| AIM OF THE TASK |
Verbatim, and with nothing else, reproduce the data below from its first line through the line containing "yellow square at (350, 600): moved 4 px right".

[Records contained in a dataset]

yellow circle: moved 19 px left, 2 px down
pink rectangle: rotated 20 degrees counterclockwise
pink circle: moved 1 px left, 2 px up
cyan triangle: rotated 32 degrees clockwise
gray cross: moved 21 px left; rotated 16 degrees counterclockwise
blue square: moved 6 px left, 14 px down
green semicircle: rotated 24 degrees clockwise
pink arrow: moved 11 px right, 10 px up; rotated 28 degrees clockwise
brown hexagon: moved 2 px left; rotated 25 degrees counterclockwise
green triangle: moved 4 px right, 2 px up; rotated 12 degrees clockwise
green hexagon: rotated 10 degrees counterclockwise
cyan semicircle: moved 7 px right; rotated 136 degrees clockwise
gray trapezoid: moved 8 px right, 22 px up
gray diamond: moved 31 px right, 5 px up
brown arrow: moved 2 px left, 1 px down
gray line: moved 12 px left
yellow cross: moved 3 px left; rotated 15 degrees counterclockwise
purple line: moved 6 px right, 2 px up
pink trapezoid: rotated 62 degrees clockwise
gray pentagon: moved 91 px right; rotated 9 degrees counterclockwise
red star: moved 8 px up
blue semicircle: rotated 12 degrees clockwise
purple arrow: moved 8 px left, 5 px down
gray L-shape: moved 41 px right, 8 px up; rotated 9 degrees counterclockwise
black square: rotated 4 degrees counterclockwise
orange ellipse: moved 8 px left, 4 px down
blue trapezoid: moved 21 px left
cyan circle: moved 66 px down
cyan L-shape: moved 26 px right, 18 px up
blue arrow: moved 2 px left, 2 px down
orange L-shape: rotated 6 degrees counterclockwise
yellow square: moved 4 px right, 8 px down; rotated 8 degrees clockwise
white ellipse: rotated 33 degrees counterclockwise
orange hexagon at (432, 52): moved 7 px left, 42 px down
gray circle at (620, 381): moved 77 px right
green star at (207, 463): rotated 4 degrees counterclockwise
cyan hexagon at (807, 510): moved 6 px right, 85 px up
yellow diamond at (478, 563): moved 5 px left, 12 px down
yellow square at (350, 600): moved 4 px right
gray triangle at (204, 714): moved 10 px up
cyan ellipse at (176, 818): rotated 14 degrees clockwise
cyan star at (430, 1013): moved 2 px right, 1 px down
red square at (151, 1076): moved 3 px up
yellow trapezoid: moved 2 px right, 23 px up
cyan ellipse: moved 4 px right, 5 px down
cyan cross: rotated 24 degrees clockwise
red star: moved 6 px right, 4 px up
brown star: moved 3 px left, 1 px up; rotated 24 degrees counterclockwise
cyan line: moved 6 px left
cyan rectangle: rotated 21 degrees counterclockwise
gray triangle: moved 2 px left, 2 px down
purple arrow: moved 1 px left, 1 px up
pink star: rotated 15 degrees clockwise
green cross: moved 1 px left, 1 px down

| ANSWER FOR THE TASK |
yellow circle: moved 19 px left, 2 px down
pink rectangle: rotated 20 degrees counterclockwise
pink circle: moved 1 px left, 2 px up
cyan triangle: rotated 32 degrees clockwise
gray cross: moved 21 px left; rotated 16 degrees counterclockwise
blue square: moved 6 px left, 14 px down
green semicircle: rotated 24 degrees clockwise
pink arrow: moved 11 px right, 10 px up; rotated 28 degrees clockwise
brown hexagon: moved 2 px left; rotated 25 degrees counterclockwise
green triangle: moved 4 px right, 2 px up; rotated 12 degrees clockwise
green hexagon: rotated 10 degrees counterclockwise
cyan semicircle: moved 7 px right; rotated 136 degrees clockwise
gray trapezoid: moved 8 px right, 22 px up
gray diamond: moved 31 px right, 5 px up
brown arrow: moved 2 px left, 1 px down
gray line: moved 12 px left
yellow cross: moved 3 px left; rotated 15 degrees counterclockwise
purple line: moved 6 px right, 2 px up
pink trapezoid: rotated 62 degrees clockwise
gray pentagon: moved 91 px right; rotated 9 degrees counterclockwise
red star: moved 8 px up
blue semicircle: rotated 12 degrees clockwise
purple arrow: moved 8 px left, 5 px down
gray L-shape: moved 41 px right, 8 px up; rotated 9 degrees counterclockwise
black square: rotated 4 degrees counterclockwise
orange ellipse: moved 8 px left, 4 px down
blue trapezoid: moved 21 px left
cyan circle: moved 66 px down
cyan L-shape: moved 26 px right, 18 px up
blue arrow: moved 2 px left, 2 px down
orange L-shape: rotated 6 degrees counterclockwise
yellow square: moved 4 px right, 8 px down; rotated 8 degrees clockwise
white ellipse: rotated 33 degrees counterclockwise
orange hexagon at (432, 52): moved 7 px left, 42 px down
gray circle at (620, 381): moved 77 px right
green star at (207, 463): rotated 4 degrees counterclockwise
cyan hexagon at (807, 510): moved 6 px right, 85 px up
yellow diamond at (478, 563): moved 5 px left, 12 px down
yellow square at (350, 600): moved 4 px right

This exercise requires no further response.